> **What you should do**: Find the line with "C6: 33pF (COM, VX) -> 33pF (COM, U1/XOUT)" in the entries below. Repeat it, every following line, and the line with "R2: 330 (U1/XOUT, VX) -> none", exactly and with nothing added.

> **Input data**:
######

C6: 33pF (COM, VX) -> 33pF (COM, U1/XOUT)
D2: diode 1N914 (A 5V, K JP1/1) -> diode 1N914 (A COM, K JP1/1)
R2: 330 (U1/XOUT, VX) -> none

######

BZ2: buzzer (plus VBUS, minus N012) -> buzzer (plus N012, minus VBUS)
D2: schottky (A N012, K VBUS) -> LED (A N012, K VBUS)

######

> **Solution to the exercise**:
C6: 33pF (COM, VX) -> 33pF (COM, U1/XOUT)
D2: diode 1N914 (A 5V, K JP1/1) -> diode 1N914 (A COM, K JP1/1)
R2: 330 (U1/XOUT, VX) -> none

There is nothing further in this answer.